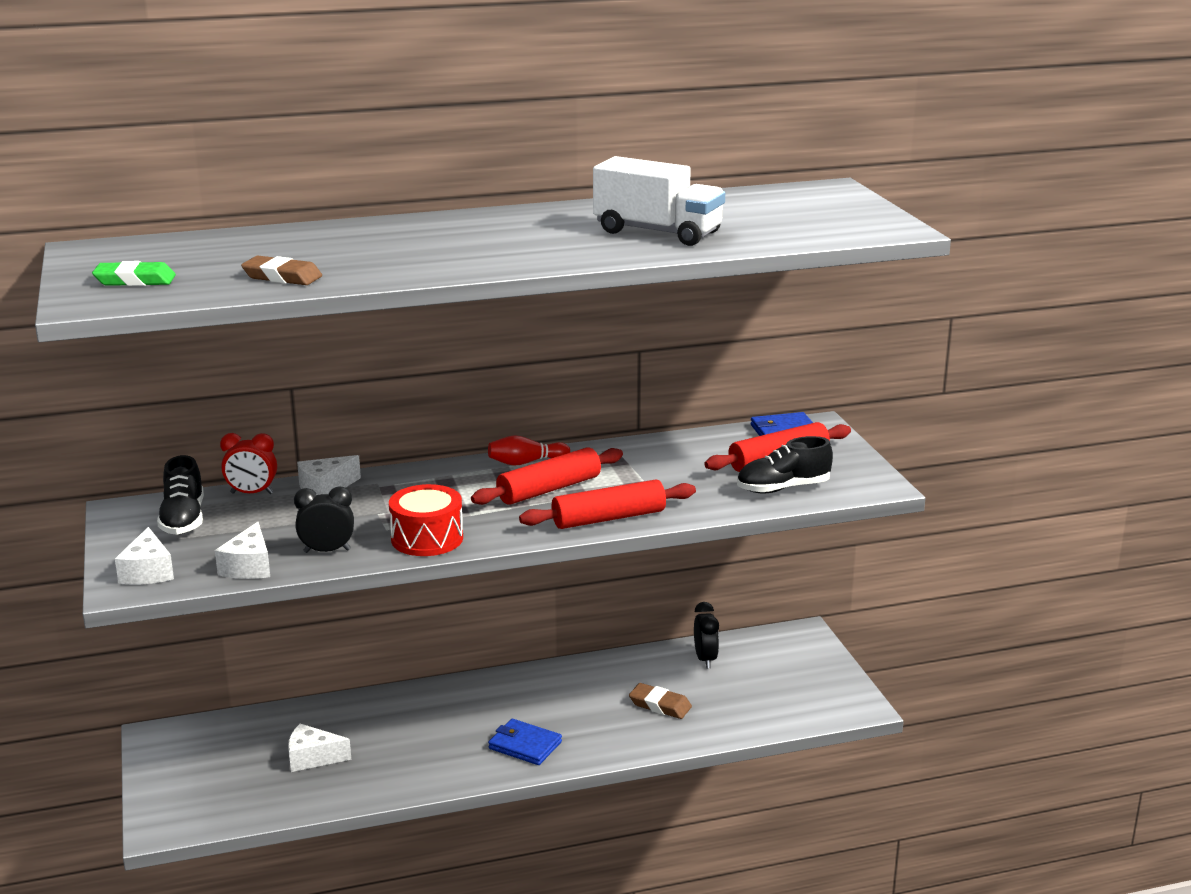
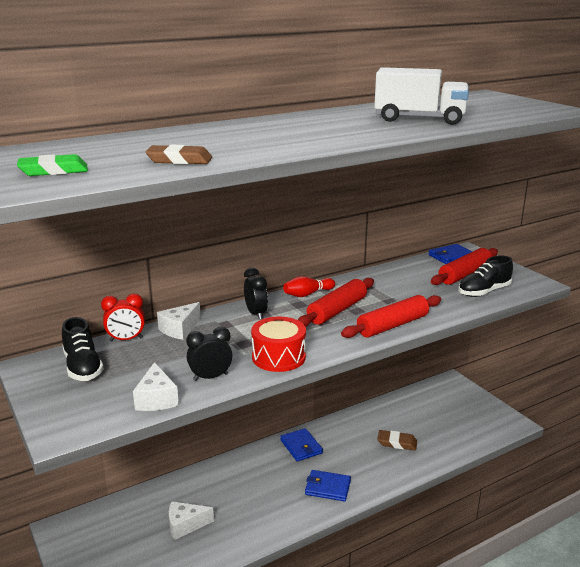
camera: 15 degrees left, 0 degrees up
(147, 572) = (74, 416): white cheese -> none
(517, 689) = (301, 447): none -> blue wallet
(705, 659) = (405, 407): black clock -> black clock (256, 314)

· · · ·

* About this task
Find the line with "(147, 572) = (74, 416): white cheese -> none" in the data above. Restate it and all later lines word for word, ending with the last line.

* Output
(147, 572) = (74, 416): white cheese -> none
(517, 689) = (301, 447): none -> blue wallet
(705, 659) = (405, 407): black clock -> black clock (256, 314)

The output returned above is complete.